**Record extracts:**

* * * * * * *

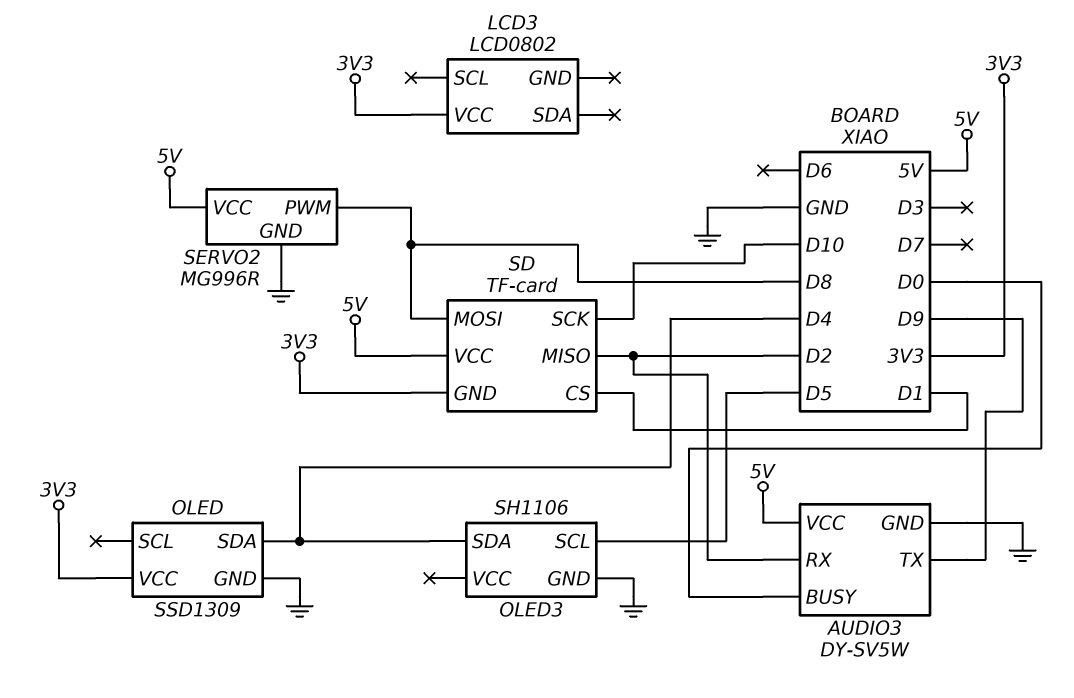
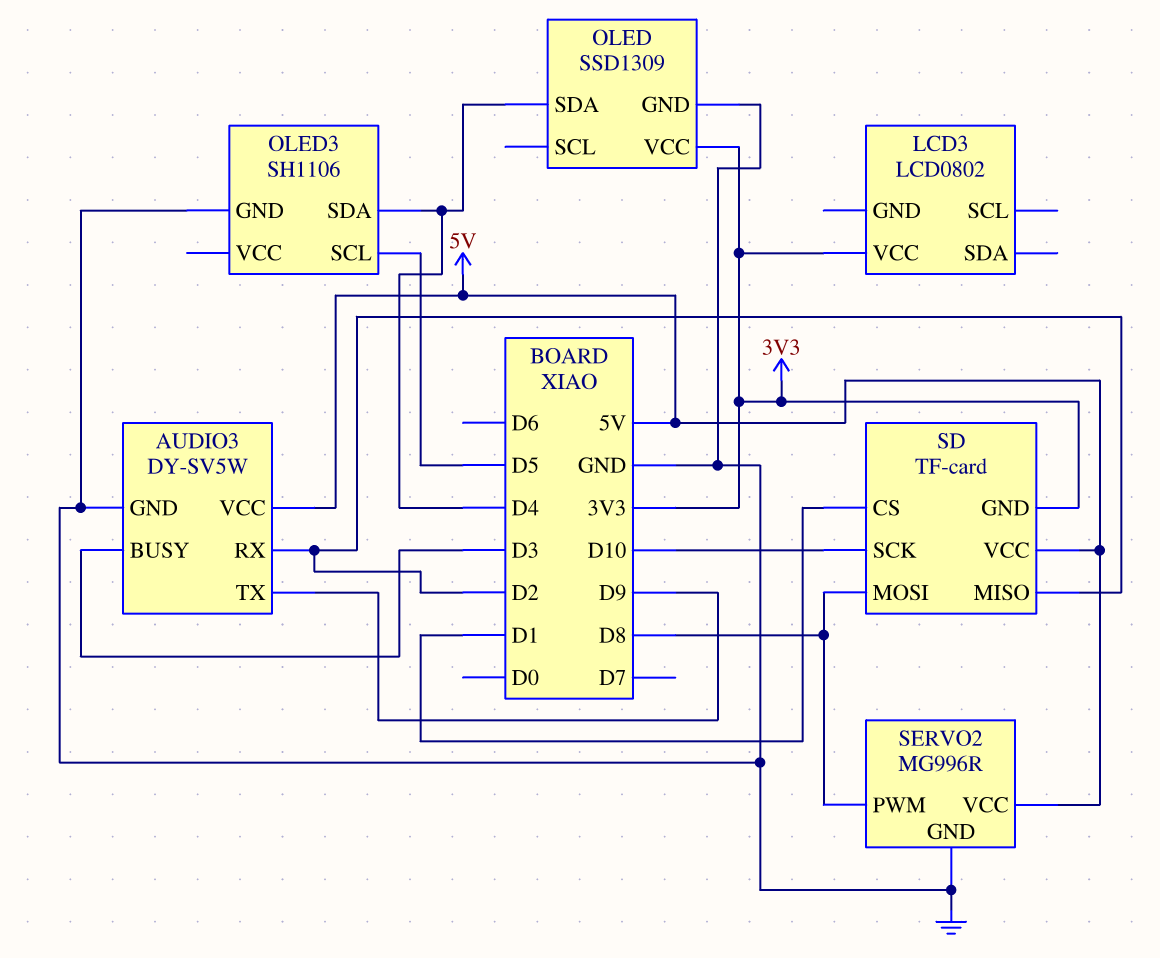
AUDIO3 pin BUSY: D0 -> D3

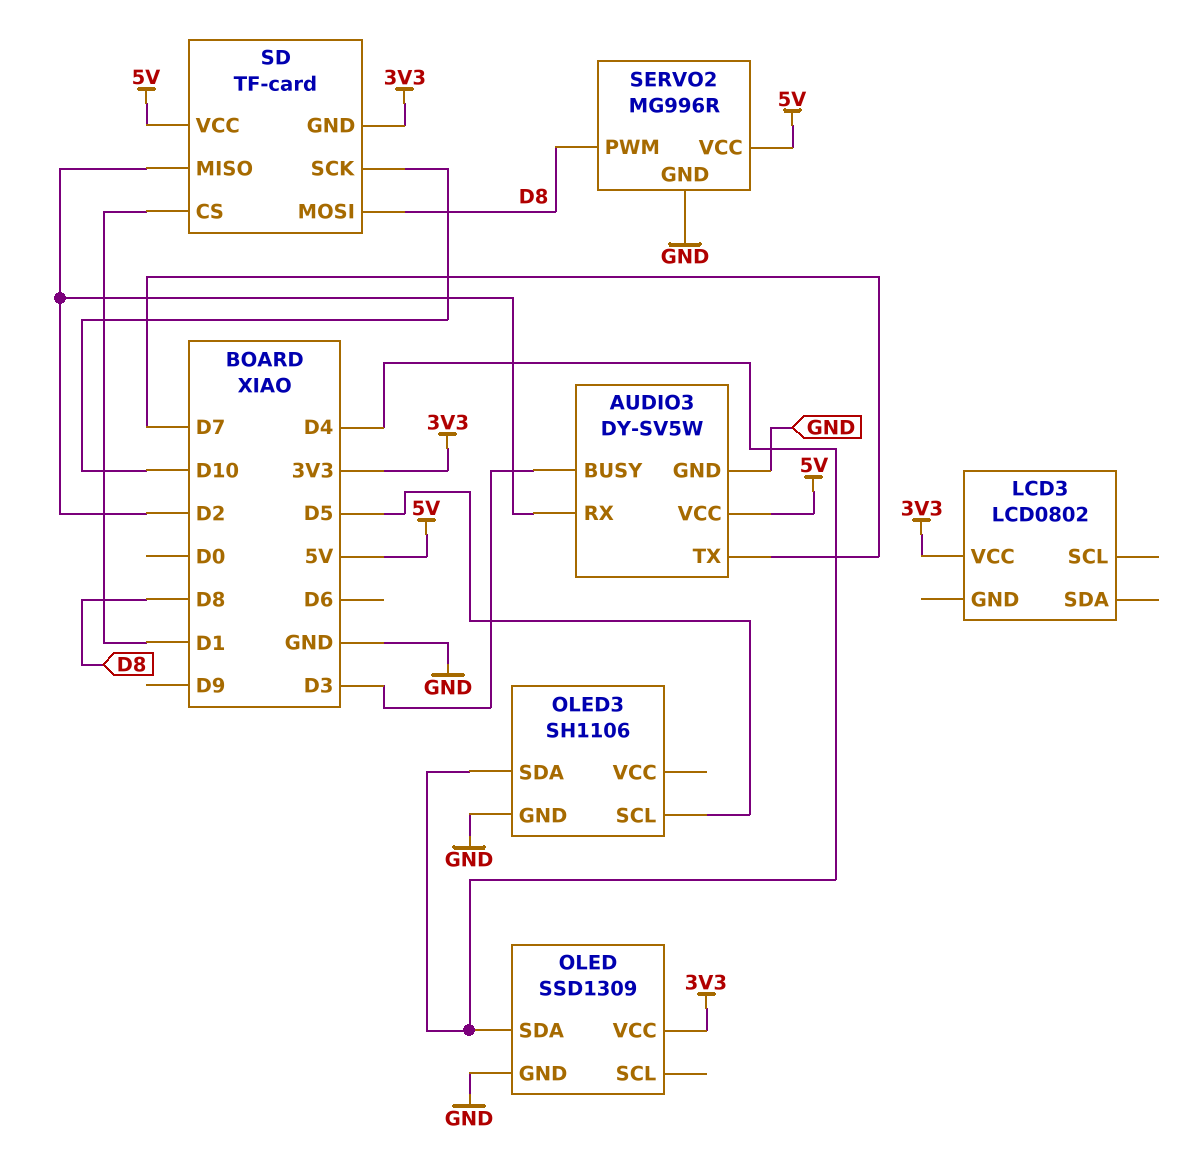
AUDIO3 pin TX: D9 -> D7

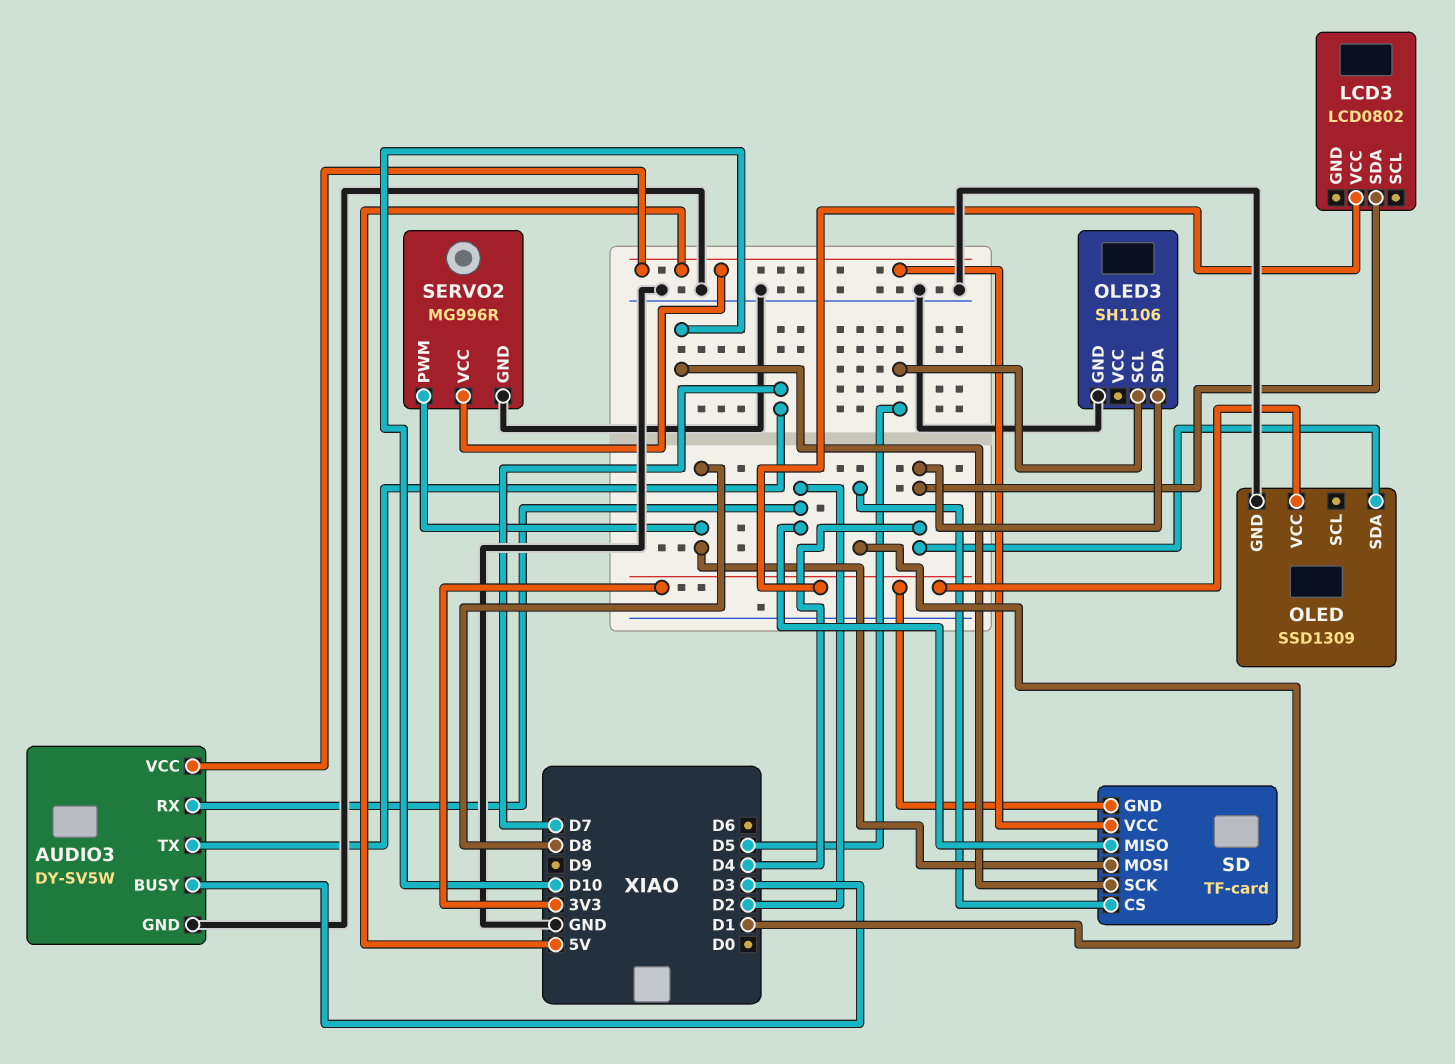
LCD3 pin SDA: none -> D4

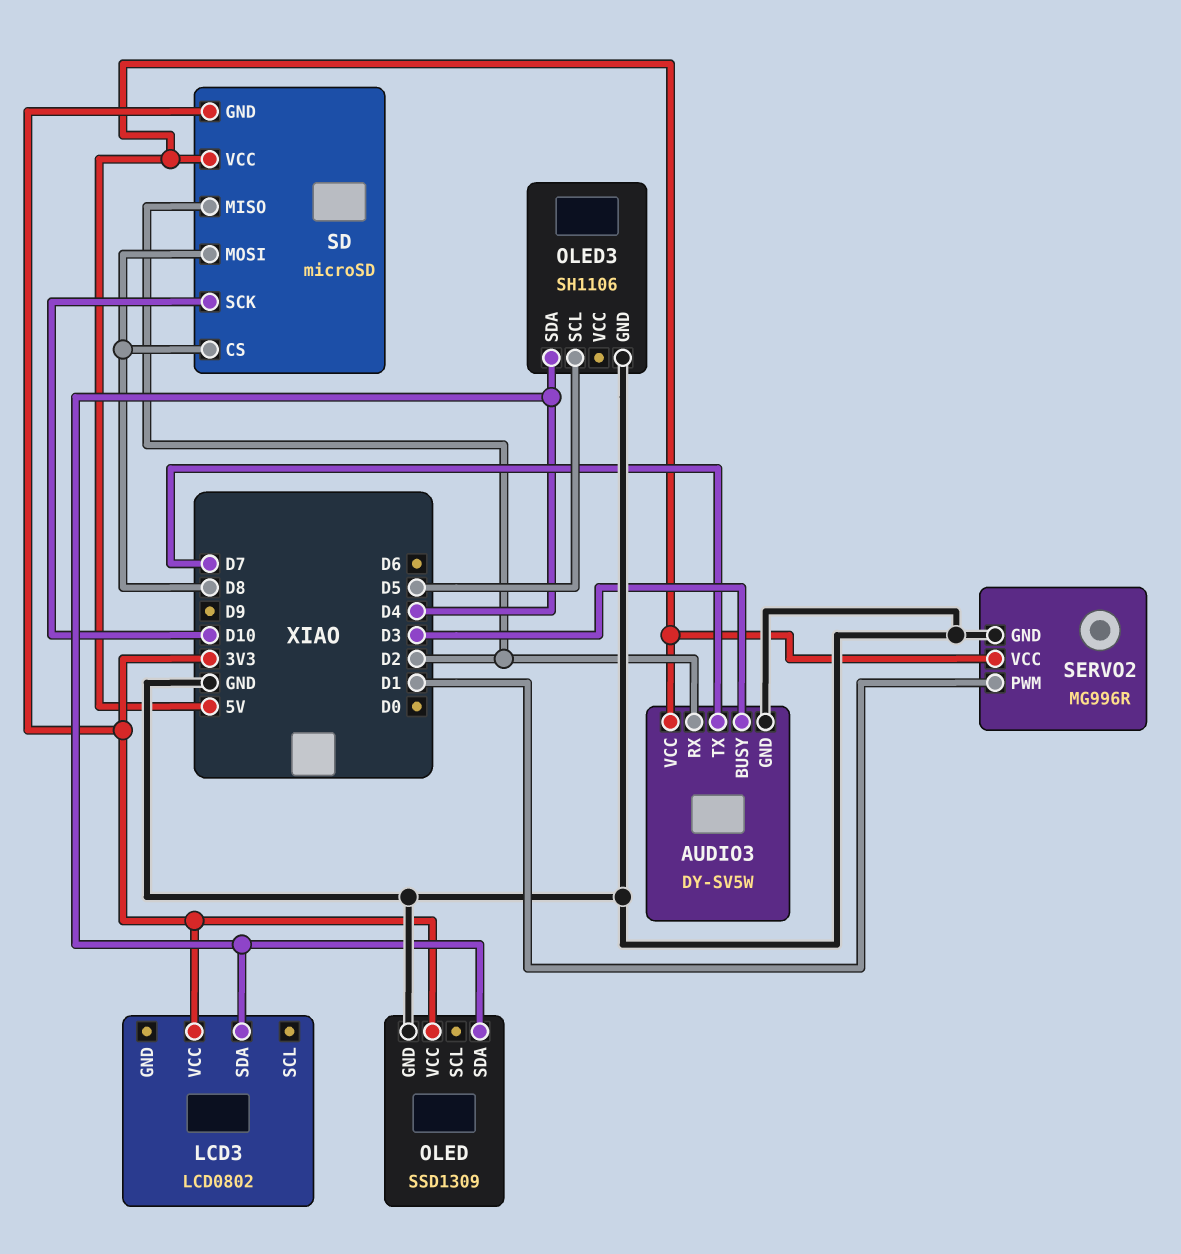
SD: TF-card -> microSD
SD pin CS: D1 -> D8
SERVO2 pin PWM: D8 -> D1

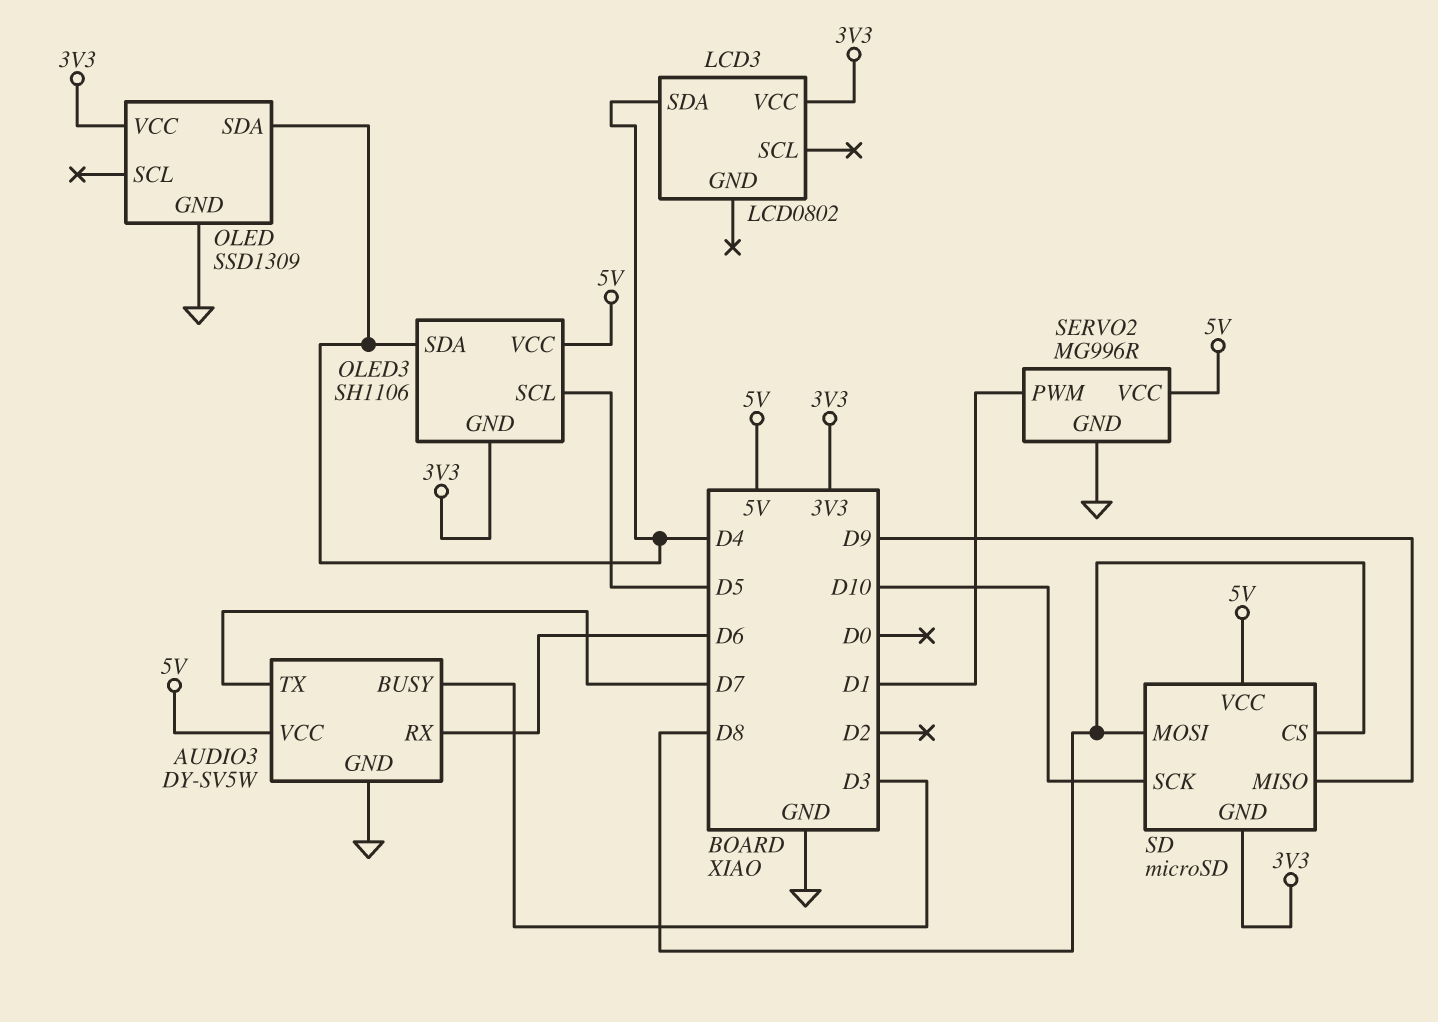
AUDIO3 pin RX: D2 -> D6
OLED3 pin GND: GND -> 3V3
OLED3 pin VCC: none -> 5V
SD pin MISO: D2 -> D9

* * * * * * *

**Task to complete:**
Word for word, repeat the lines from the one holding "OLED3 pin GND: GND -> 3V3" through the last line of the entries, both included.

**Written answer:**
OLED3 pin GND: GND -> 3V3
OLED3 pin VCC: none -> 5V
SD pin MISO: D2 -> D9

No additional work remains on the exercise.